### ENTRIES SHOWN

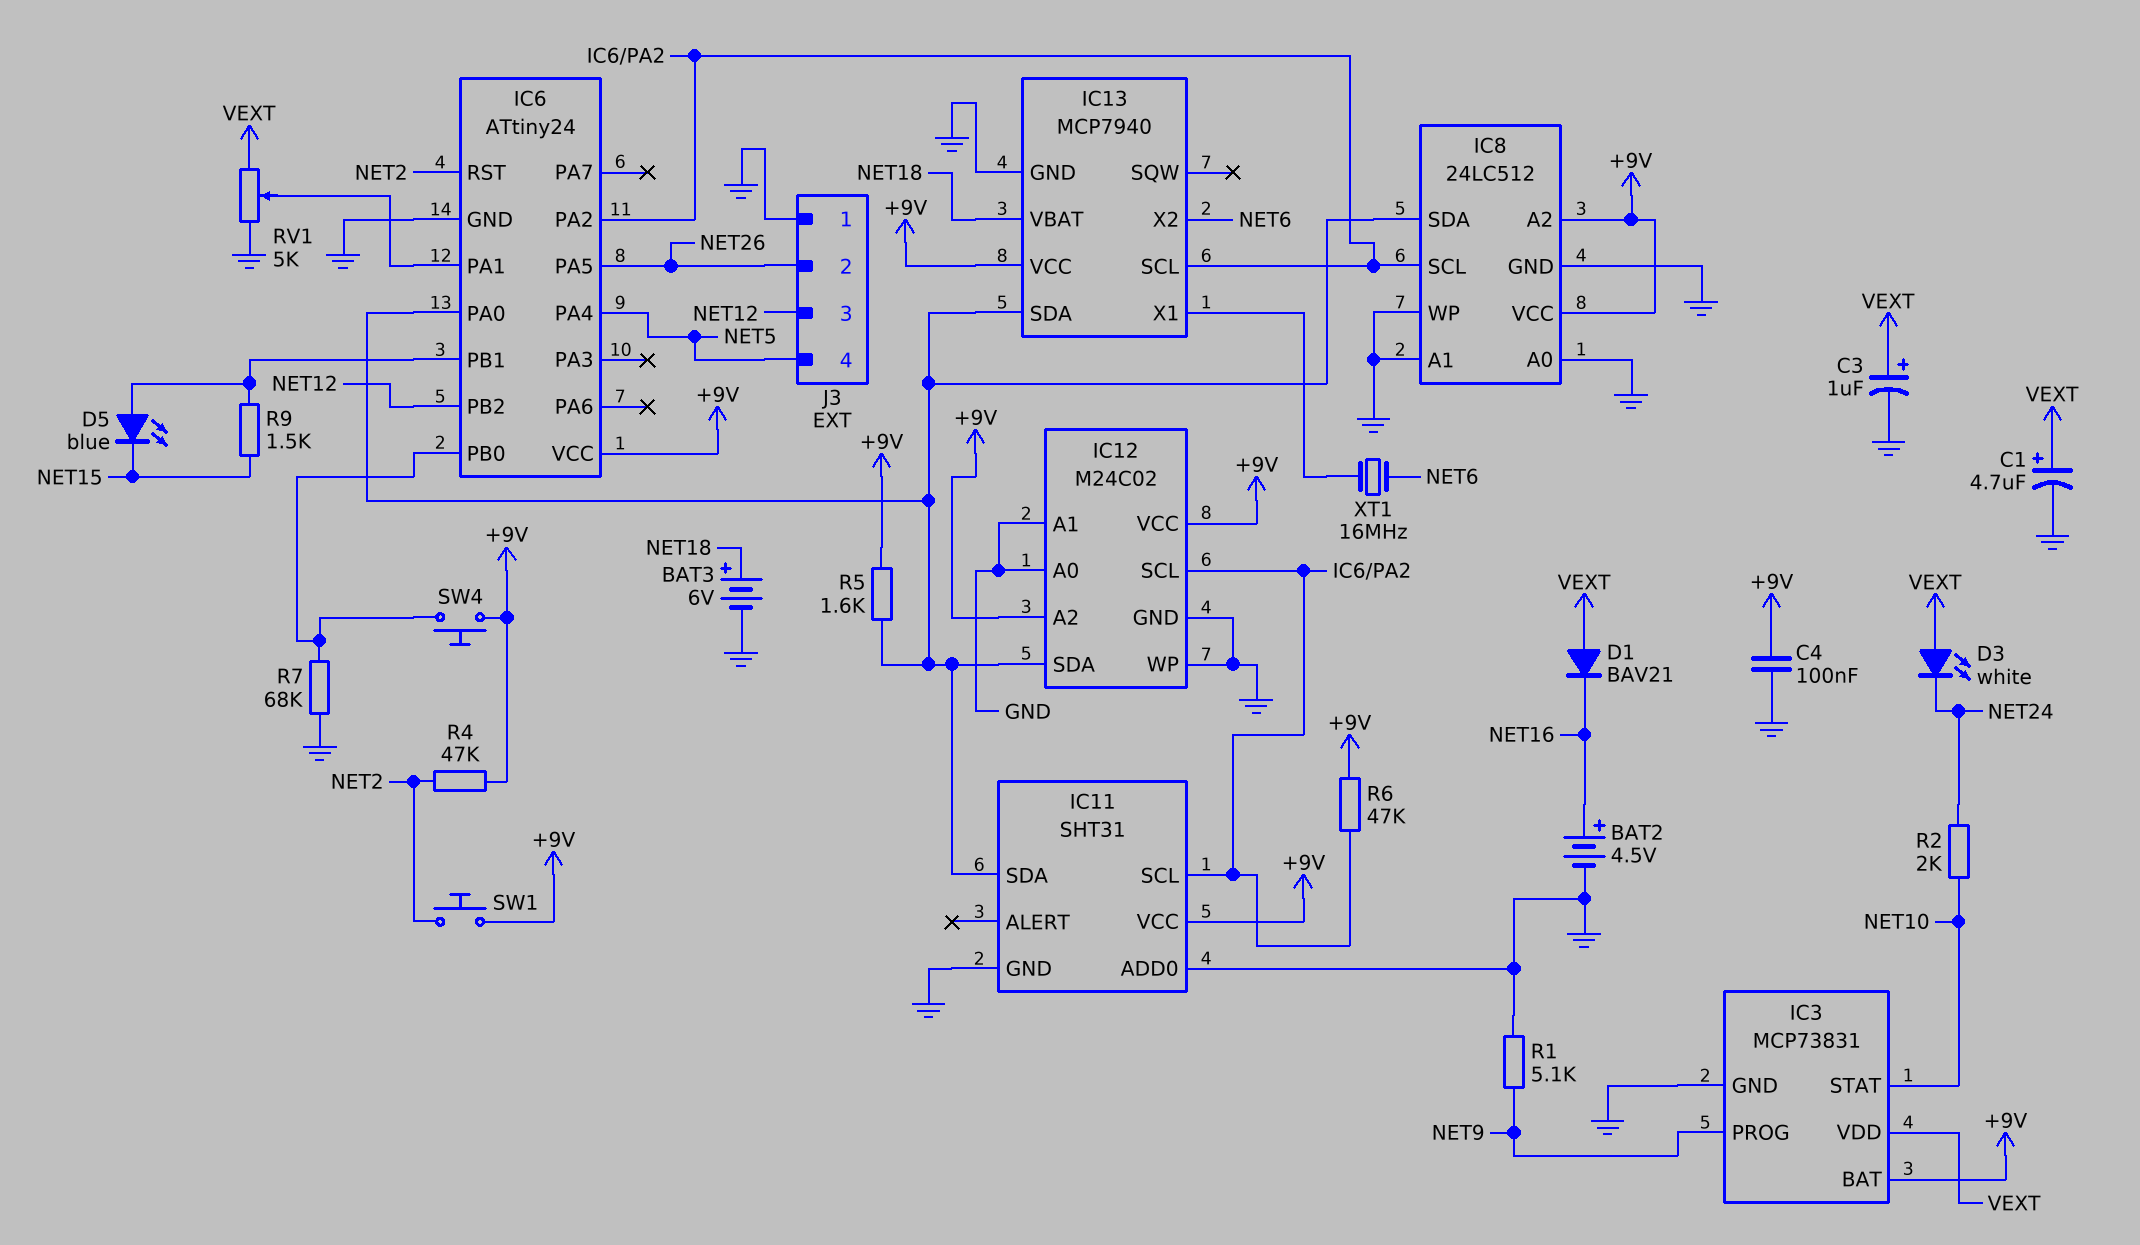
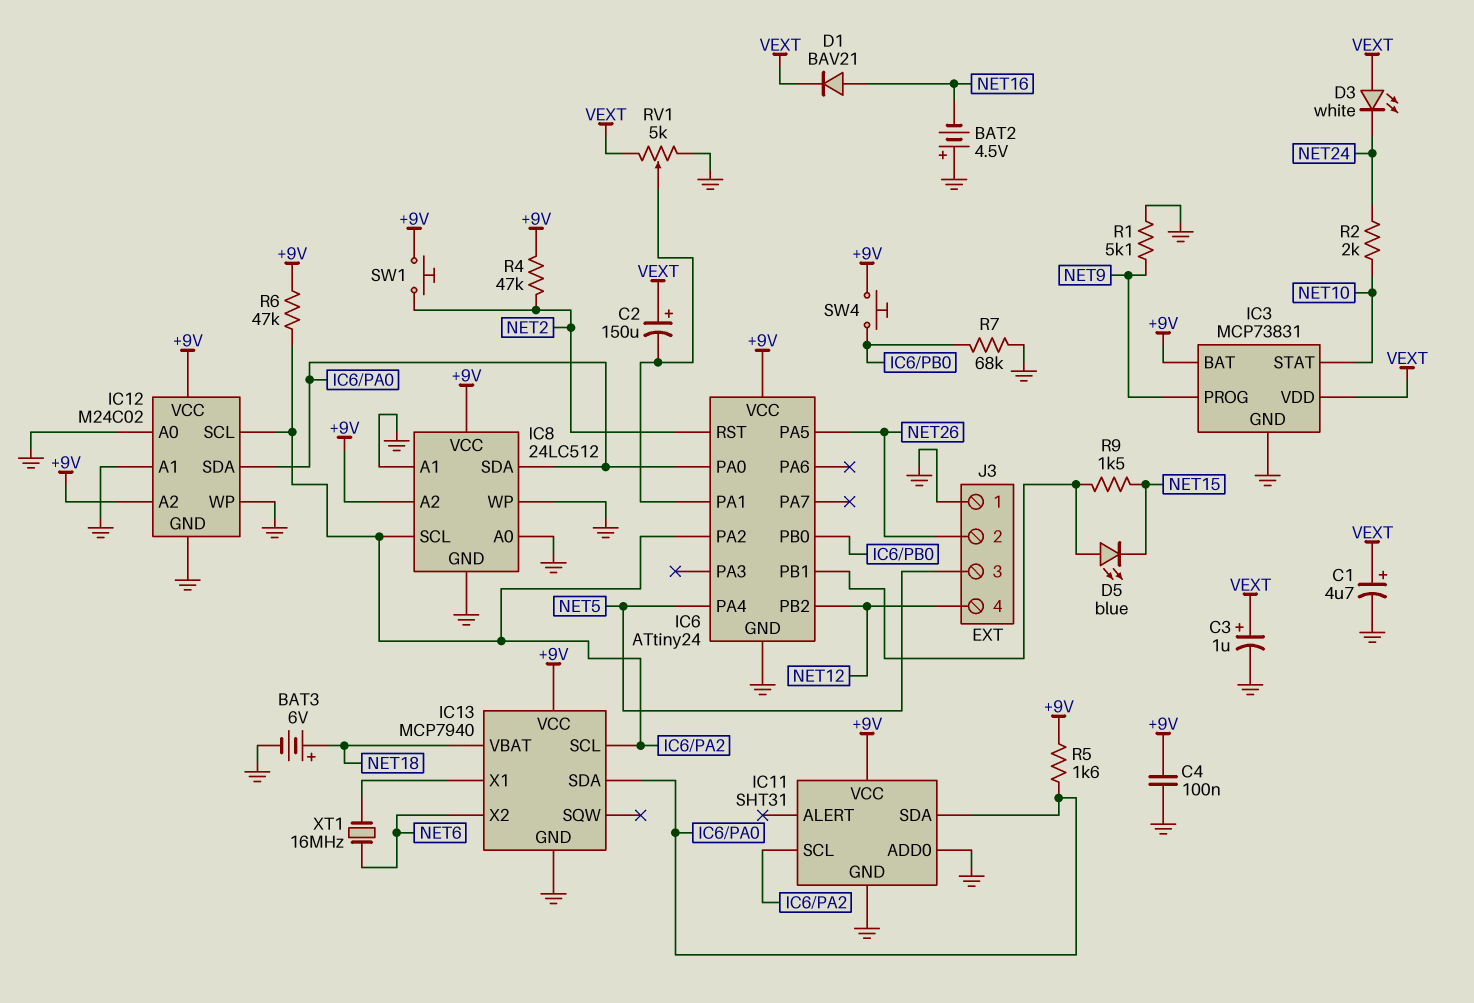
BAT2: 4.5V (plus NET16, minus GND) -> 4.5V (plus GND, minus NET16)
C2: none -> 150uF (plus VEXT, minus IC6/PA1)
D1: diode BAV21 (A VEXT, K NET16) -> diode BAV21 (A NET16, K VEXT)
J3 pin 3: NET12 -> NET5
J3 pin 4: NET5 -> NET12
==
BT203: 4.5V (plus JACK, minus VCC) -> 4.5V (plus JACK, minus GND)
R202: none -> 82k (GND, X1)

### THE TASK
Taking the material above, extract exactly and only the lines from the line with "BAT2: 4.5V (plus" to the line with "J3 pin 4: NET5 -> NET12", inclusive of both.

### EXPECTED OUTPUT
BAT2: 4.5V (plus NET16, minus GND) -> 4.5V (plus GND, minus NET16)
C2: none -> 150uF (plus VEXT, minus IC6/PA1)
D1: diode BAV21 (A VEXT, K NET16) -> diode BAV21 (A NET16, K VEXT)
J3 pin 3: NET12 -> NET5
J3 pin 4: NET5 -> NET12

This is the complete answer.